- Description of the task -
Lines of the listing that contain "shape" need to be copied.

- Excerpted data -
▬▬▬
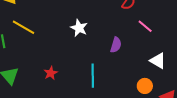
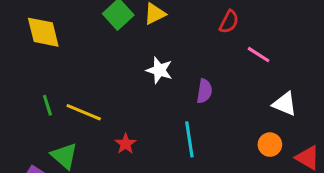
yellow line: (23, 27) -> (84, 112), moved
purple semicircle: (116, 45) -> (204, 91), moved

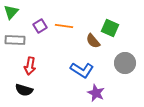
▬▬▬
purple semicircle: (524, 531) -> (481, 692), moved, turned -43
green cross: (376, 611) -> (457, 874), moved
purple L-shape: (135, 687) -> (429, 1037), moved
▬▬▬
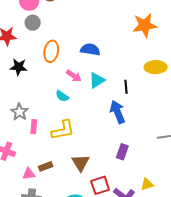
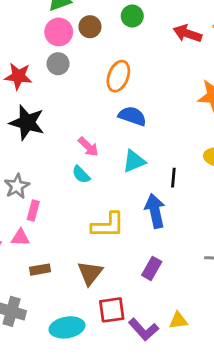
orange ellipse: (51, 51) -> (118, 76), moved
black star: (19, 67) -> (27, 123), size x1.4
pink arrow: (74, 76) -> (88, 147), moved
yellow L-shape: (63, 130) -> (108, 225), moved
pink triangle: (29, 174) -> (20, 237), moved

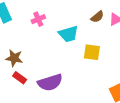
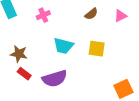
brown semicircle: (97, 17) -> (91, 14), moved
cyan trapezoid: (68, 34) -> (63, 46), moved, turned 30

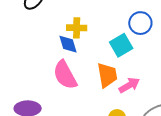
▬▬▬
- Output for this exercise -
purple L-shape: (135, 687) -> (429, 1037), moved
yellow L-shape: (63, 130) -> (108, 225), moved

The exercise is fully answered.